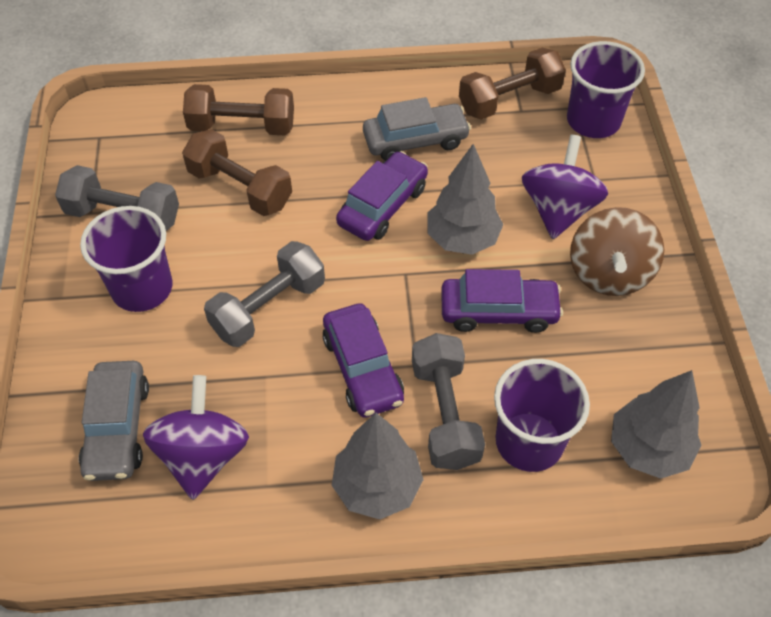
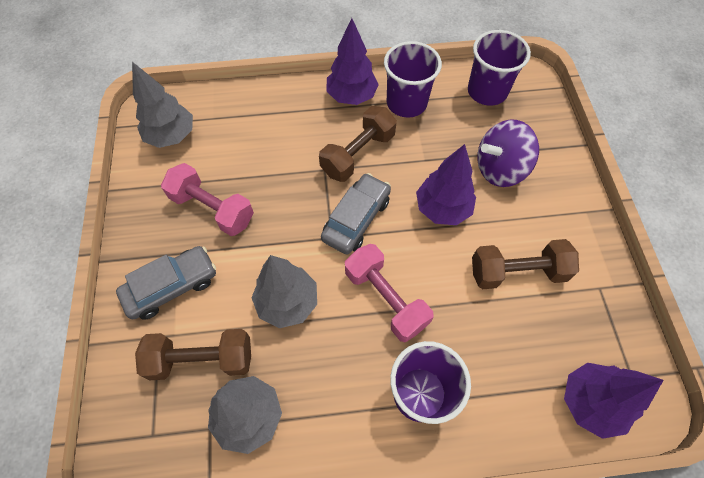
brown spinning top: 1 -> 0
grey dumbbell: 3 -> 0
pink dumbbell: 0 -> 2
purple car: 3 -> 0
purple spinning top: 2 -> 1
purple tree: 0 -> 3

──────────

## YOUR GOAL:
Hand back all the entries exactly, leaving out the pictures.

## TASK ANSWER:
brown spinning top: 1 -> 0
grey dumbbell: 3 -> 0
pink dumbbell: 0 -> 2
purple car: 3 -> 0
purple spinning top: 2 -> 1
purple tree: 0 -> 3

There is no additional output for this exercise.